(Entries taken from a collection)
· · · ·
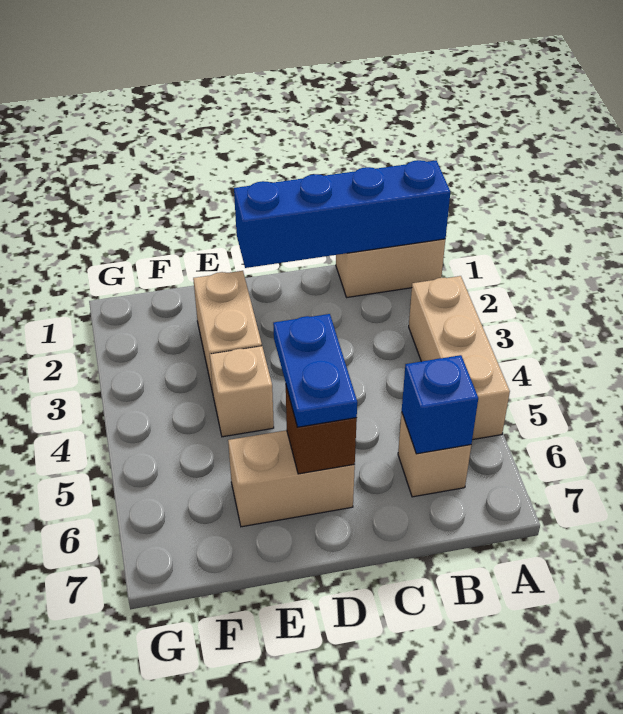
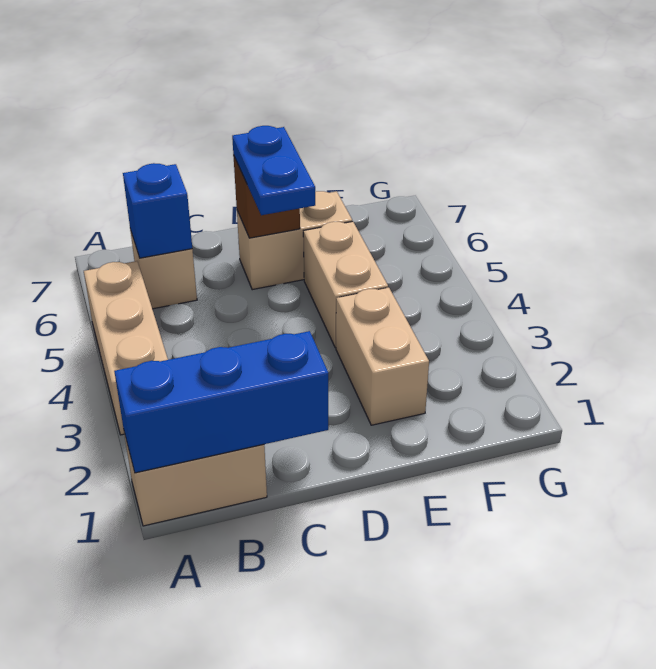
blue brick A1:D1 level 2 -> blue brick A1:C1 level 2
tan brick E4 level 1 -> tan brick E4:E5 level 1

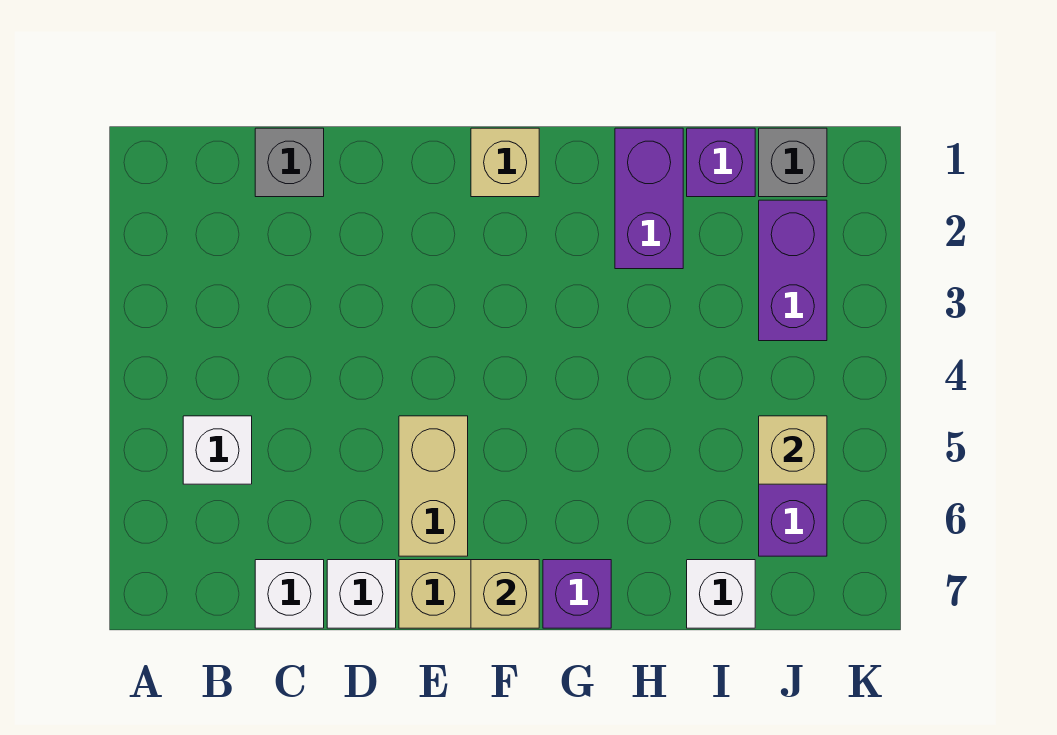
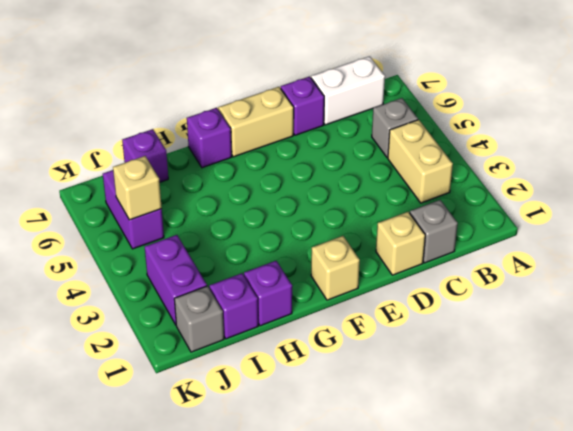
white brick B5 level 1 -> grey brick B5 level 1
white brick C7 level 1 -> white brick B7:C7 level 1
white brick D7 level 1 -> purple brick D7 level 1
tan brick E5:E6 level 1 -> tan brick B3:B4 level 1
tan brick F7 level 2 -> tan brick D1 level 1
purple brick H1:H2 level 1 -> purple brick H1 level 1
white brick I7 level 1 -> purple brick I7 level 1

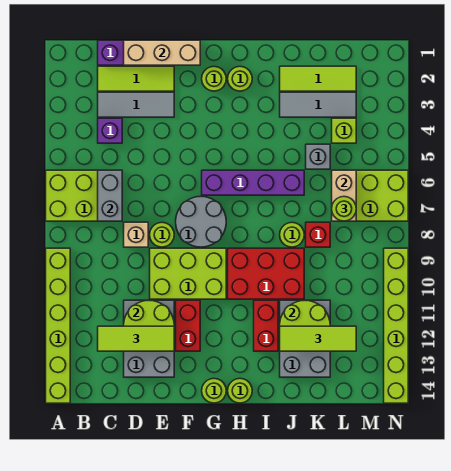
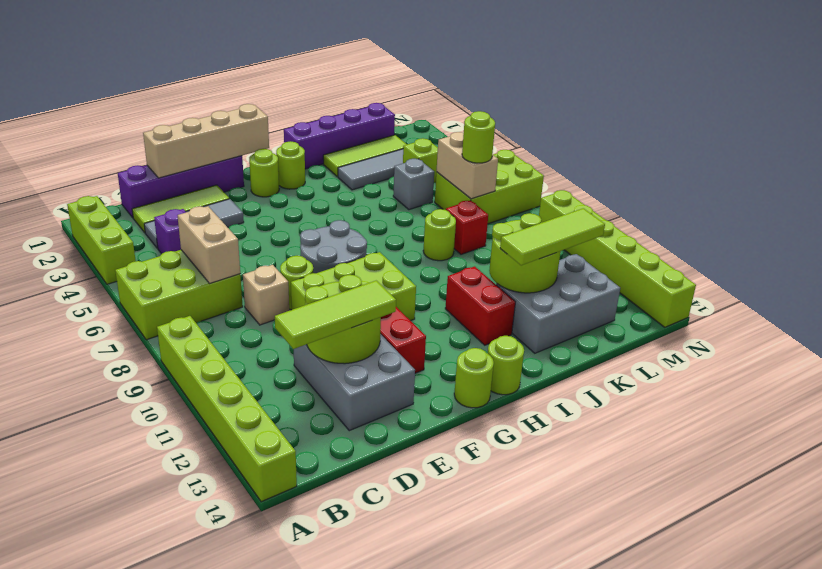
none -> lime brick A2:A4 level 1
grey brick C6:C7 level 2 -> tan brick C6:C7 level 2
tan brick D1:F1 level 2 -> tan brick D1:G1 level 2
purple brick G6:J6 level 1 -> purple brick I1:L1 level 1
red brick H9:J10 level 1 -> none
grey brick J11:K13 level 1 -> grey brick J12:L13 level 1

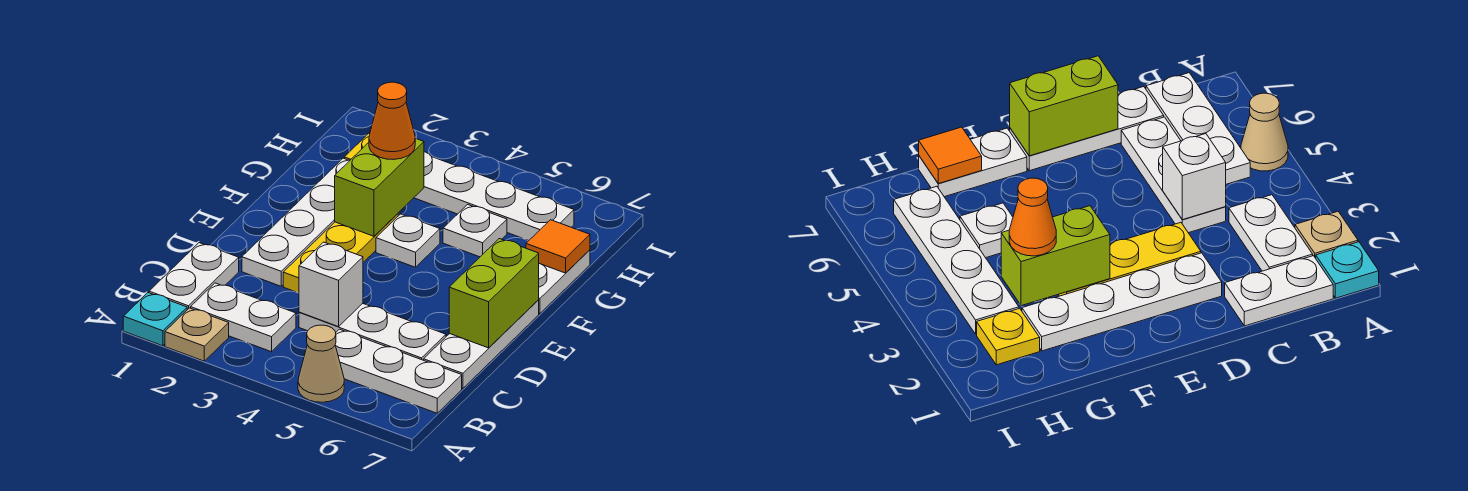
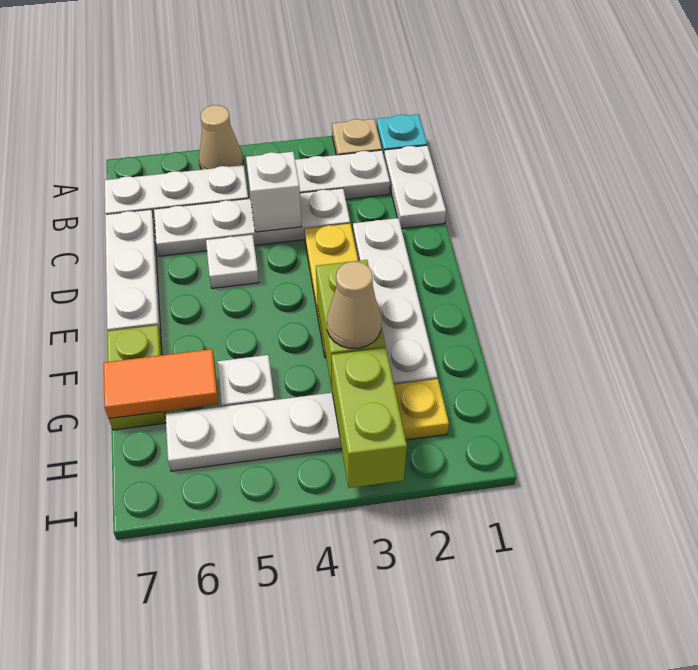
white plate C4:C6 level 1 -> white plate C3:C6 level 1
lime brick D7:E7 level 2 -> lime brick H3:I3 level 2
white plate F4 level 1 -> white plate D5 level 1
white plate F7:G7 level 1 -> lime plate F7:G7 level 1
orange cone G3 level 3 -> tan cone G3 level 3
orange tile G7 level 2 -> orange tile G6:G7 level 2

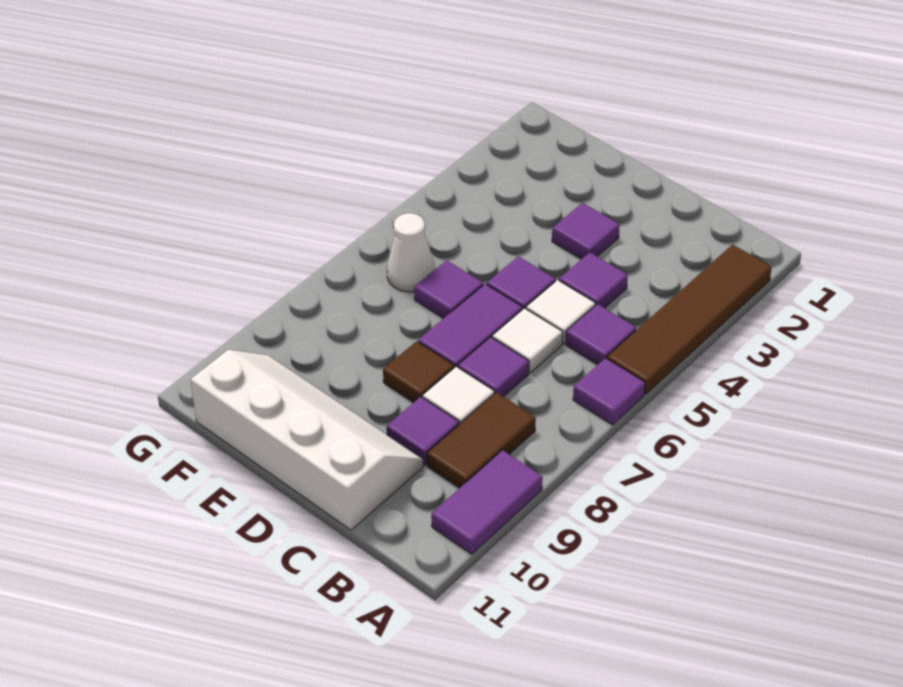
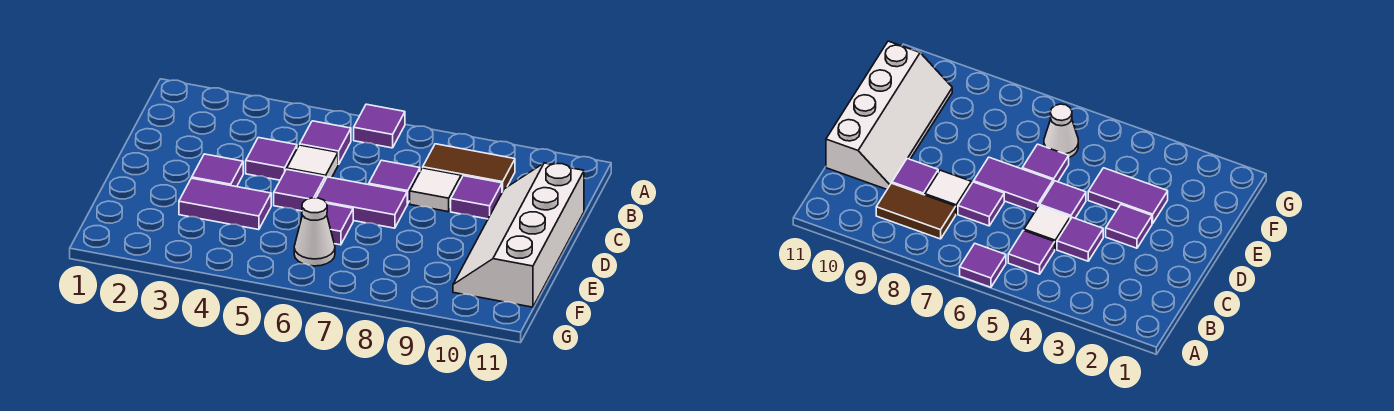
brown tile A2:A5 level 1 -> none
purple tile A9:A10 level 1 -> purple tile E3:E4 level 1
white tile C6 level 1 -> none
brown tile D8 level 1 -> none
· · · ·
Where a line above contains the word "lime", show that line.

none -> lime brick A2:A4 level 1
lime brick D7:E7 level 2 -> lime brick H3:I3 level 2
white plate F7:G7 level 1 -> lime plate F7:G7 level 1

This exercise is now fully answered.